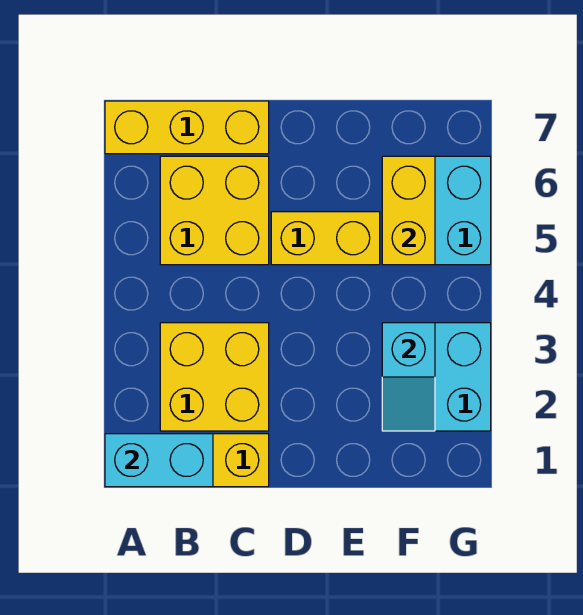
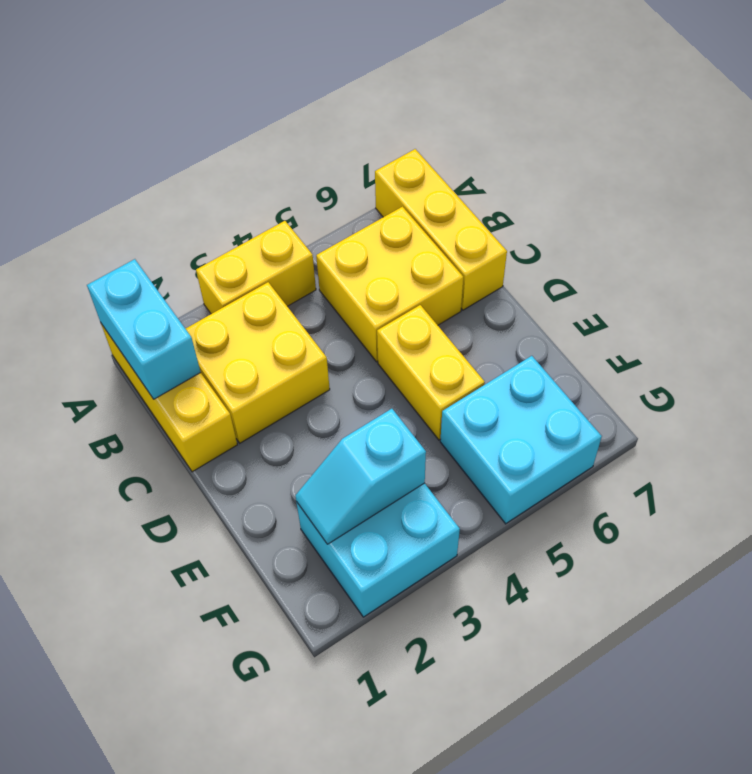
yellow brick F5:F6 level 2 -> yellow brick A3:A4 level 1

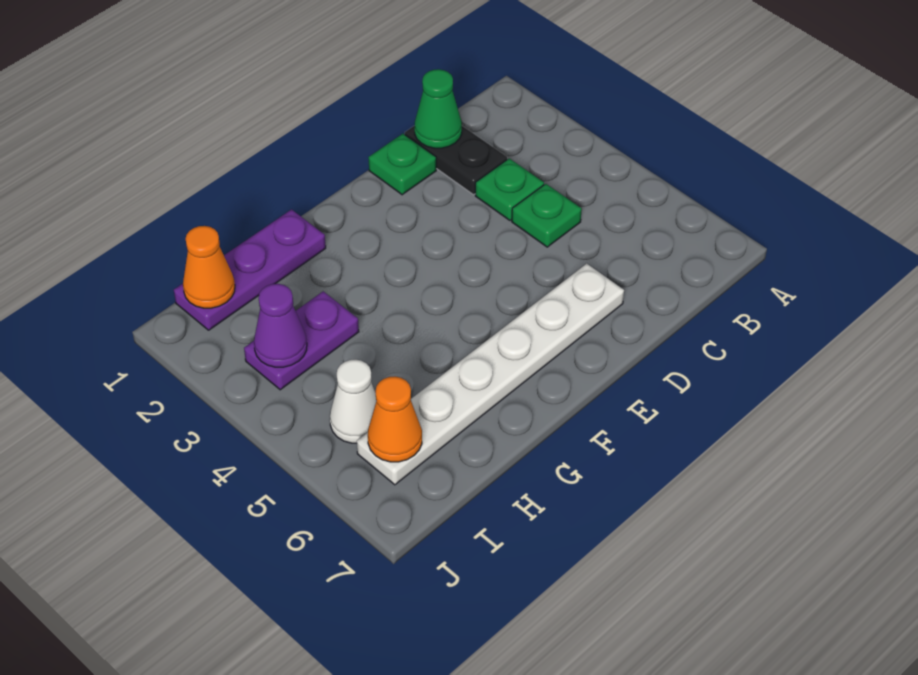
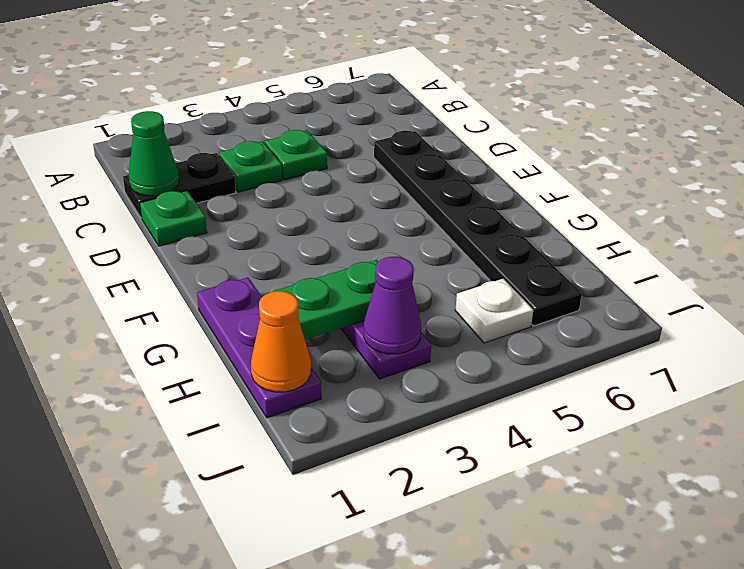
white plate D6:I6 level 1 -> black plate D6:I6 level 1
none -> green plate H2:H3 level 2
white cone I5 level 1 -> white plate I5 level 1
orange cone I6 level 2 -> none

EXERCISE REQUIREMENTS: Would you print the material exactly once more, without any of its pictures?

SOLUTION TO THIS PROBLEM:
yellow brick F5:F6 level 2 -> yellow brick A3:A4 level 1

white plate D6:I6 level 1 -> black plate D6:I6 level 1
none -> green plate H2:H3 level 2
white cone I5 level 1 -> white plate I5 level 1
orange cone I6 level 2 -> none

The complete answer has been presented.